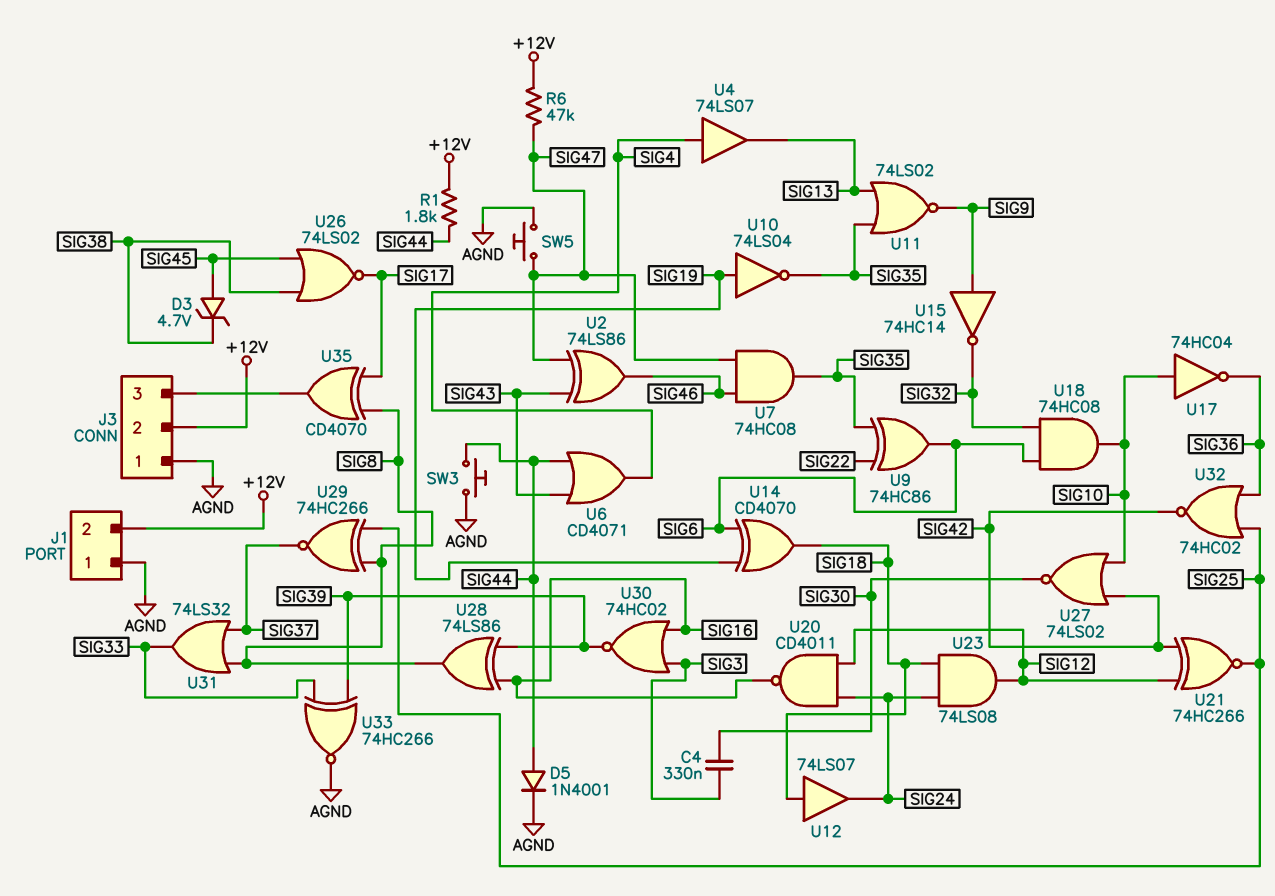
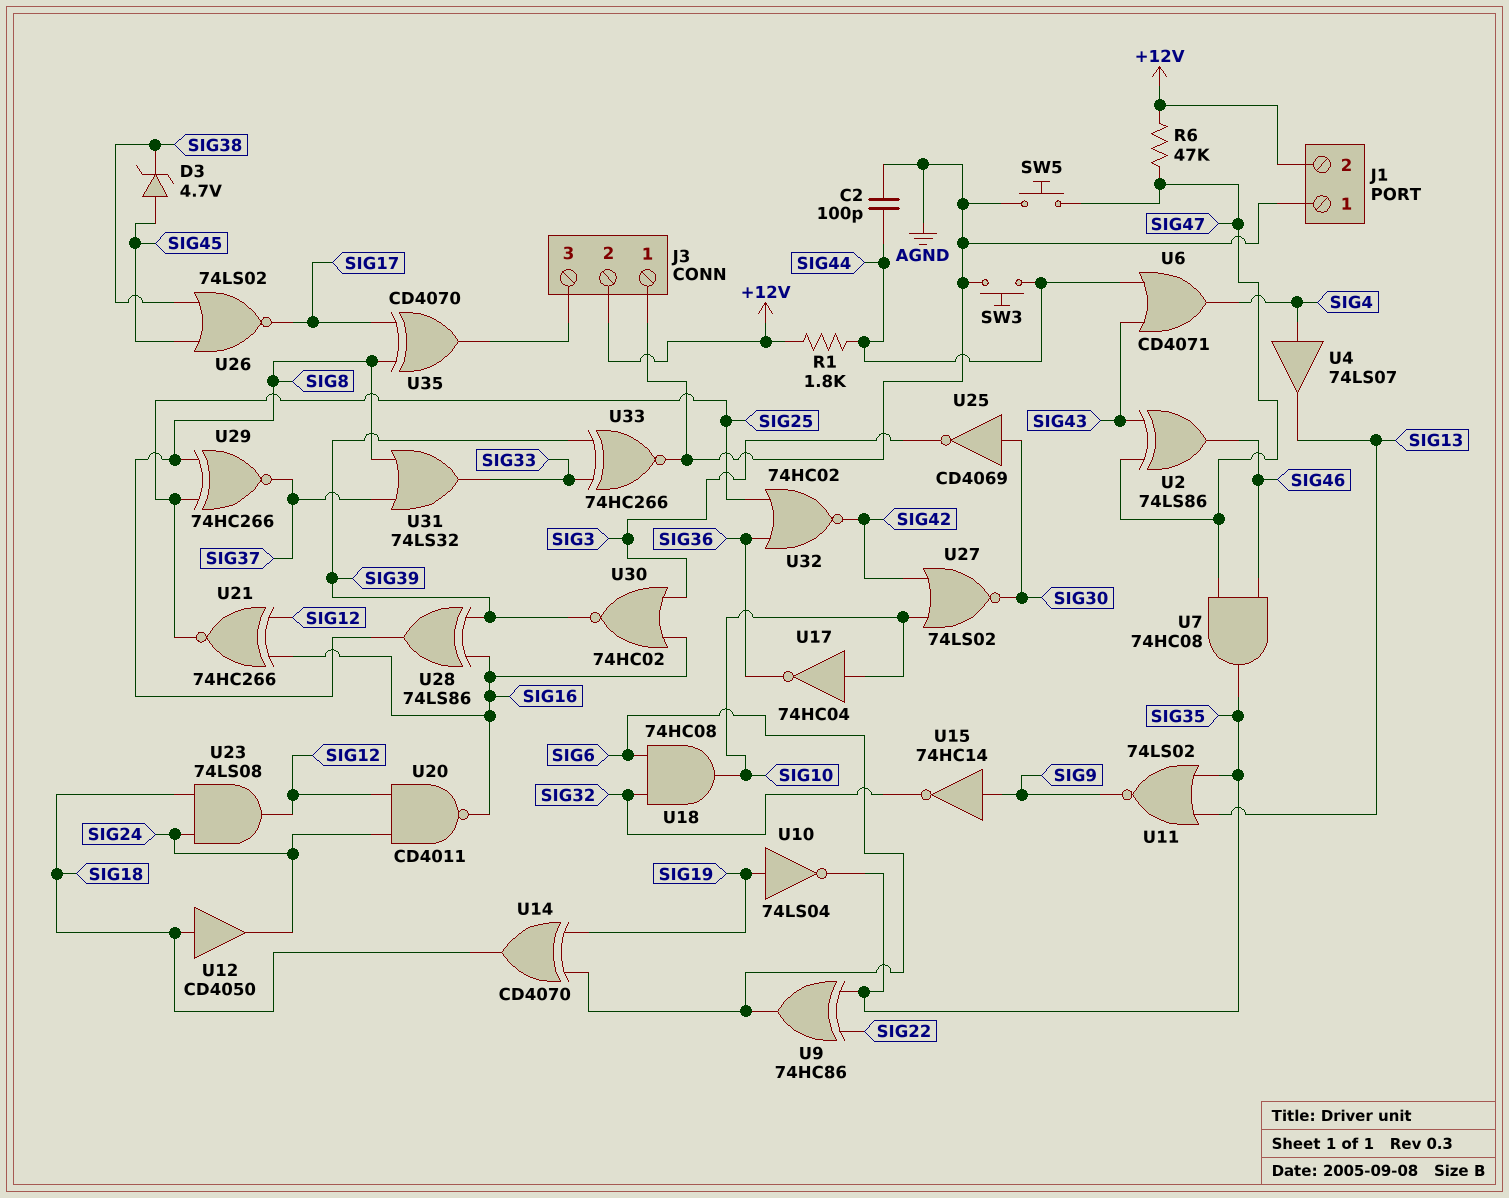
C2: none -> 100pF (AGND, SIG44)
C4: 330nF (SIG3, SIG30) -> none
D5: diode 1N4001 (A SIG44, K AGND) -> none
U12: buffer 74LS07 (in SIG18, out SIG24) -> buffer CD4050 (in SIG18, out SIG24)
U21: XNOR 74HC266 (in SIG12, in SIG42, out SIG25) -> XNOR 74HC266 (in SIG12, in SIG16, out SIG25)
U25: none -> NOT CD4069 (in SIG30, out SIG3)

# INSTRUCTIONS TO FOLLOW
Repeat only the lines running from the line that contains "D5: diode 1N4001 (A SIG44, K AGND) -> none" through the last line above, inclusive.

# ANSWER SECTION
D5: diode 1N4001 (A SIG44, K AGND) -> none
U12: buffer 74LS07 (in SIG18, out SIG24) -> buffer CD4050 (in SIG18, out SIG24)
U21: XNOR 74HC266 (in SIG12, in SIG42, out SIG25) -> XNOR 74HC266 (in SIG12, in SIG16, out SIG25)
U25: none -> NOT CD4069 (in SIG30, out SIG3)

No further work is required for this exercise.